Object matching data:
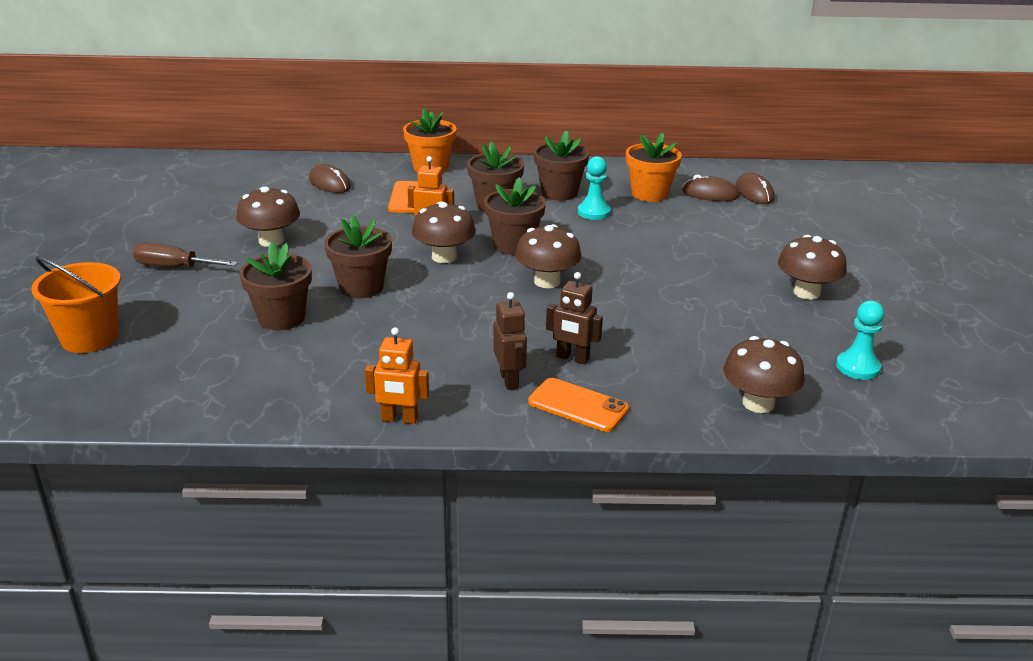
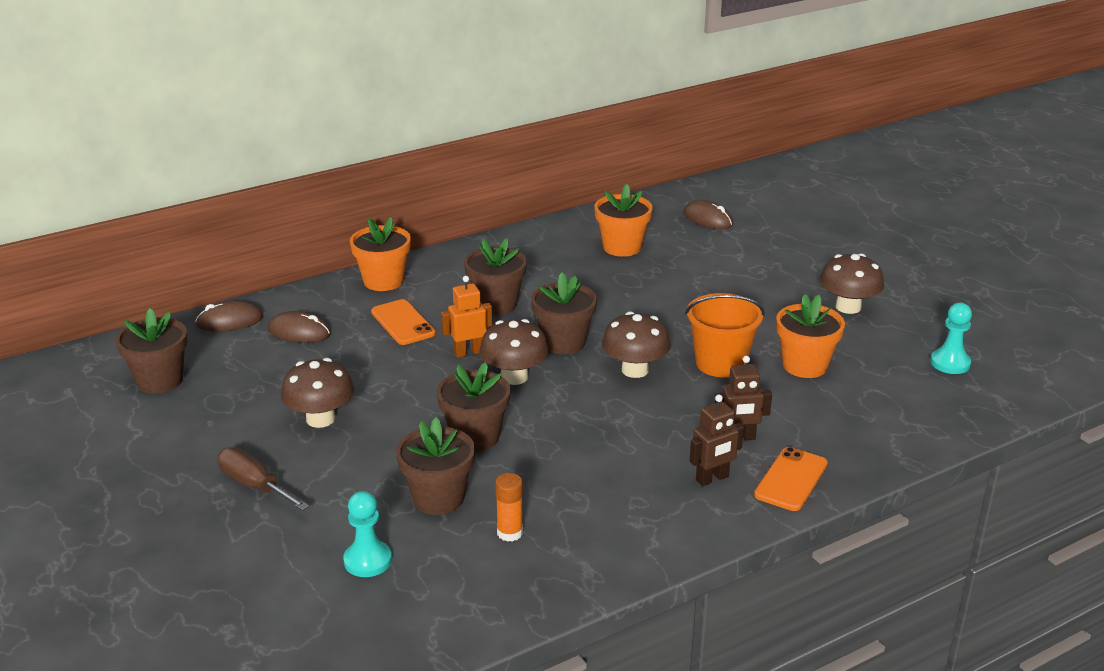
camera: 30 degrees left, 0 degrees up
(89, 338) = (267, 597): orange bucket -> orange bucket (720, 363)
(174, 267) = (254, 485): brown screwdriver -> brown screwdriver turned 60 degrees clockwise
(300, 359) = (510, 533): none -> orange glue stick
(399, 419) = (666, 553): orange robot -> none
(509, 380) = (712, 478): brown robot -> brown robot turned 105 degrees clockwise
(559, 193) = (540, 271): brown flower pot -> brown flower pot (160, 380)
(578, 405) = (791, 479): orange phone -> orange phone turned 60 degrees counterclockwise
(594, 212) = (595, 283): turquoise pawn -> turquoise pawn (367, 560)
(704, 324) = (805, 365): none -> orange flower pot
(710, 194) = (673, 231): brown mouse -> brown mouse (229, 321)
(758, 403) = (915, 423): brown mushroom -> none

---

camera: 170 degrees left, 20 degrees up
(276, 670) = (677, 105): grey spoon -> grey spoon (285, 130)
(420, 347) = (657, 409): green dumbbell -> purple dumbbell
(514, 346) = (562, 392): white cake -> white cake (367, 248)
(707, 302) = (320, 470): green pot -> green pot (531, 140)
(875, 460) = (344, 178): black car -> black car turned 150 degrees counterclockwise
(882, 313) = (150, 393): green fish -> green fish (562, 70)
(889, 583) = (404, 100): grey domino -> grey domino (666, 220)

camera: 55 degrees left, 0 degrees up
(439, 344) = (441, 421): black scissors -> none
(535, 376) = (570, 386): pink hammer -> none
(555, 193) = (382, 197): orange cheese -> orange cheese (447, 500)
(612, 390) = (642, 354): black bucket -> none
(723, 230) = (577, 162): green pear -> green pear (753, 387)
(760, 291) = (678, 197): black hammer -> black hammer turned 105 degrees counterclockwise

...

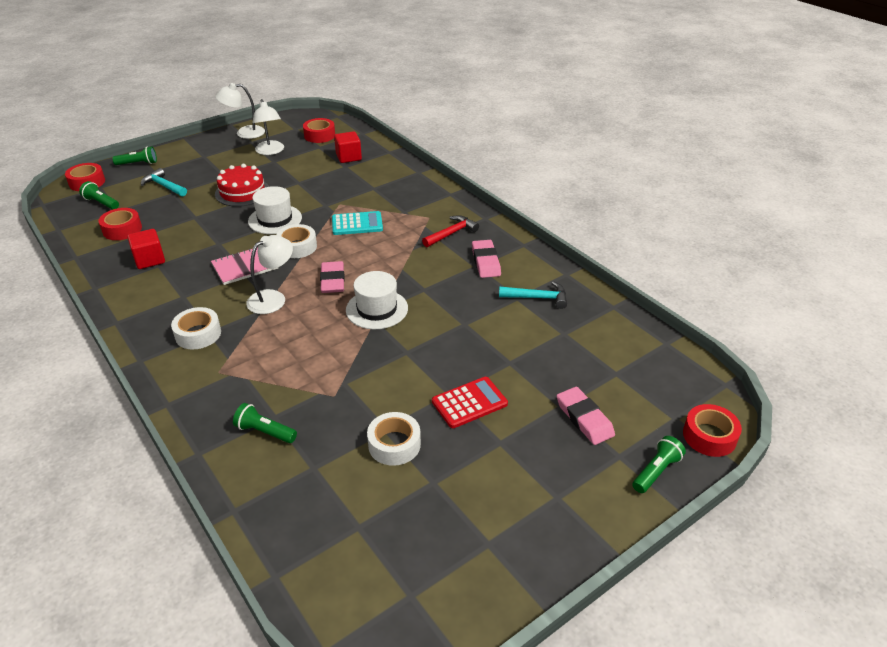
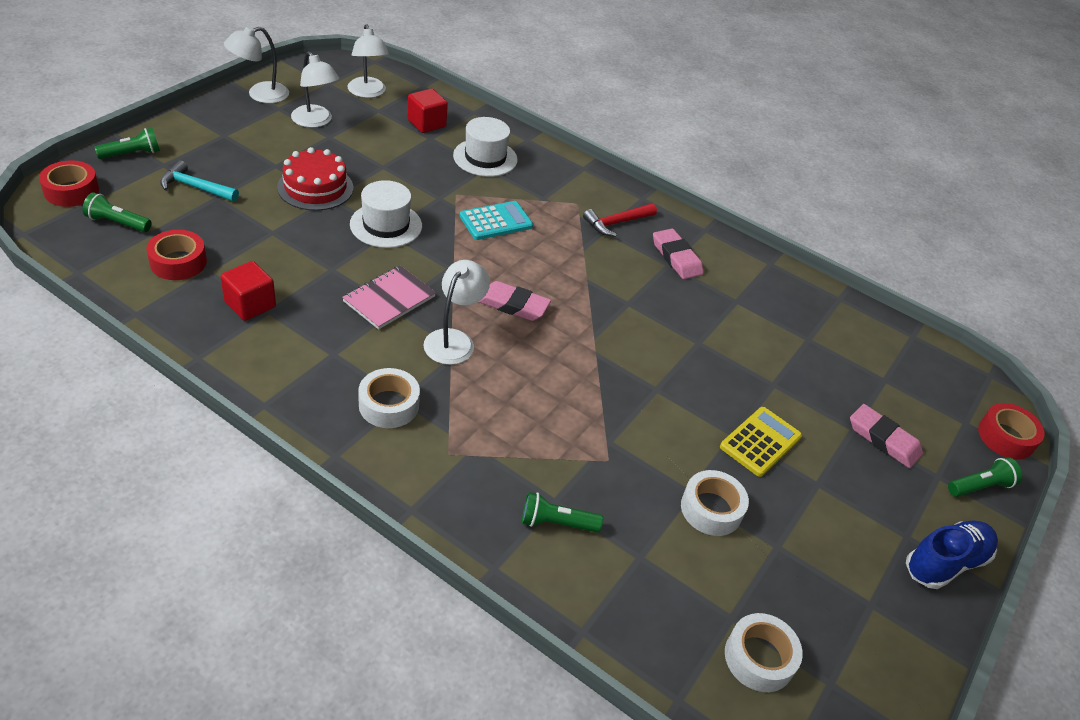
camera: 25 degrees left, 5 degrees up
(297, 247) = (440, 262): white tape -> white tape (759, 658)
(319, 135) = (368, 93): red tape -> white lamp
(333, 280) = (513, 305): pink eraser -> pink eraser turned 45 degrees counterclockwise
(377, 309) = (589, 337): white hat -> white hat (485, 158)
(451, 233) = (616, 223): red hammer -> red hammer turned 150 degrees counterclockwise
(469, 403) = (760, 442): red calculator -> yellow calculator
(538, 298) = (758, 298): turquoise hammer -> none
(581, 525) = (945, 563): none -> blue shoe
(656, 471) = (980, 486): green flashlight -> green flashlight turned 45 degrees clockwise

(The problem)
Show each line in the entries that holds the string "turquoise".

(Answer to this exercise)
(594, 212) = (595, 283): turquoise pawn -> turquoise pawn (367, 560)
(538, 298) = (758, 298): turquoise hammer -> none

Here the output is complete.